WHAT IS EXPECTED » Go through the records and copy each line where the string "white" occurs.

(Stored data entries)
◇ ◇ ◇ ◇

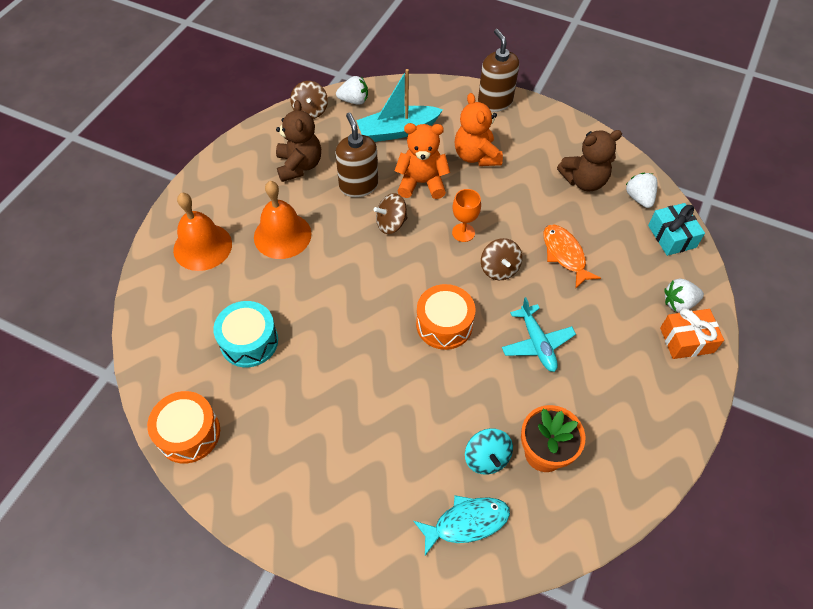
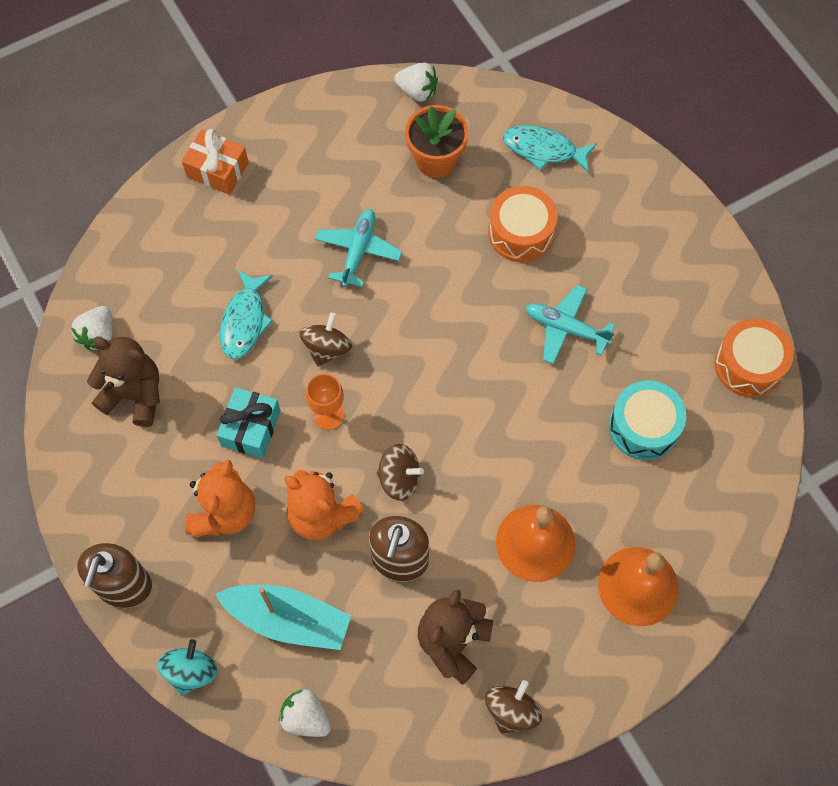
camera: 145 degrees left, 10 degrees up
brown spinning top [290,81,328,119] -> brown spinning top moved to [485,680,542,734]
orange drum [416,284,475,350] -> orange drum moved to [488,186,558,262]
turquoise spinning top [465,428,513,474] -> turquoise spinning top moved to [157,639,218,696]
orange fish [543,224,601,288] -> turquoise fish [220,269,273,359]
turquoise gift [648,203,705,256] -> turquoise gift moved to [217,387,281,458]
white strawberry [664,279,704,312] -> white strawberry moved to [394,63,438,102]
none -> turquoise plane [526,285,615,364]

◇ ◇ ◇ ◇

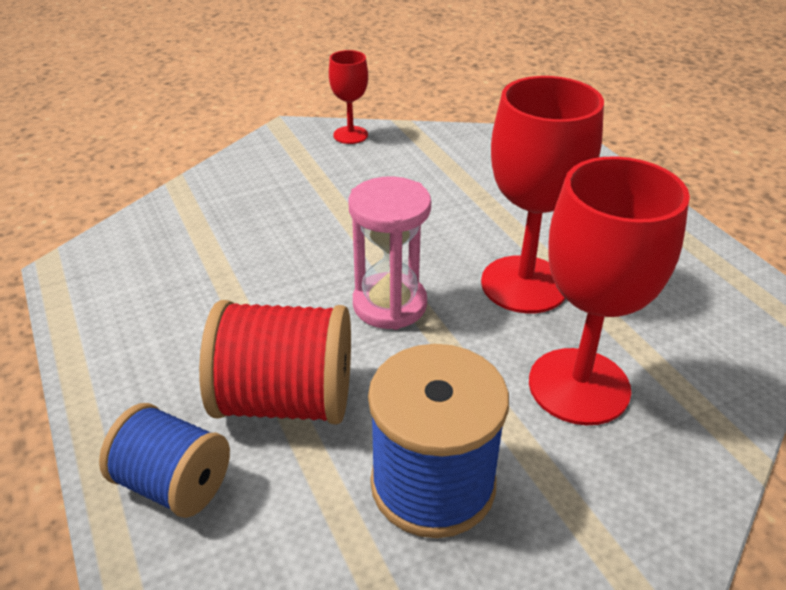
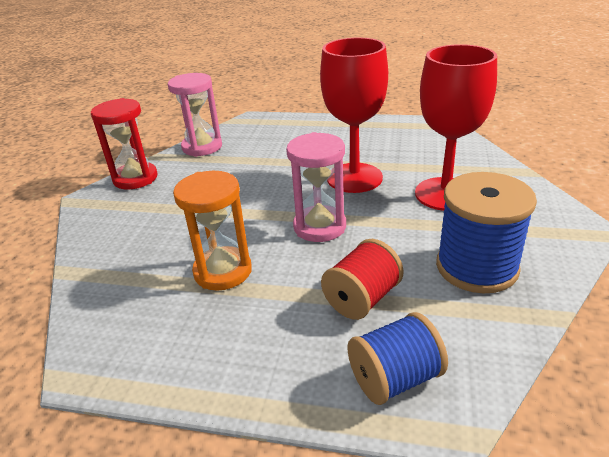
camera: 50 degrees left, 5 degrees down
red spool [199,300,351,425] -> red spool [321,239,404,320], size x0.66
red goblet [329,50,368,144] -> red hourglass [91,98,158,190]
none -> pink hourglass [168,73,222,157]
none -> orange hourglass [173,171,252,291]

◇ ◇ ◇ ◇

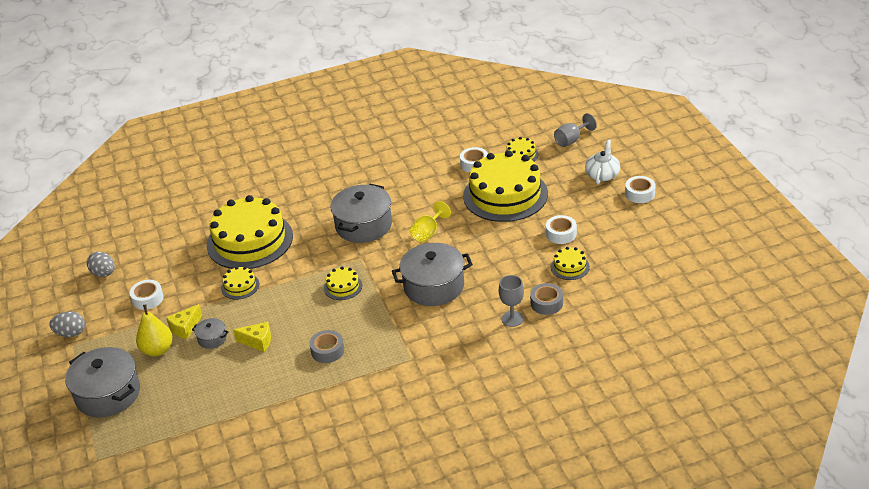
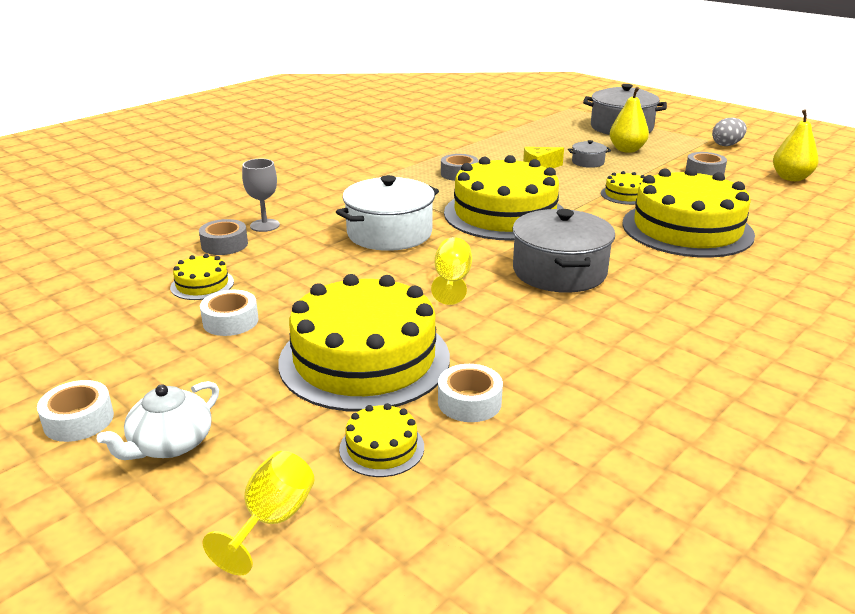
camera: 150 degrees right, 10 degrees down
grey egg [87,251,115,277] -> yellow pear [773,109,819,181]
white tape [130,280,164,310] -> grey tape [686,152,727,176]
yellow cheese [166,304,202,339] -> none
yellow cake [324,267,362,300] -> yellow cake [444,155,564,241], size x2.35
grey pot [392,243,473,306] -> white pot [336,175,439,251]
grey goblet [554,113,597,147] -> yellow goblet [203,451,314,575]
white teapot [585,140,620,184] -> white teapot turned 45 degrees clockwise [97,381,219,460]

◇ ◇ ◇ ◇

SOLUTION TO THIS EXERCISE »
white strawberry [664,279,704,312] -> white strawberry moved to [394,63,438,102]
white tape [130,280,164,310] -> grey tape [686,152,727,176]
grey pot [392,243,473,306] -> white pot [336,175,439,251]
white teapot [585,140,620,184] -> white teapot turned 45 degrees clockwise [97,381,219,460]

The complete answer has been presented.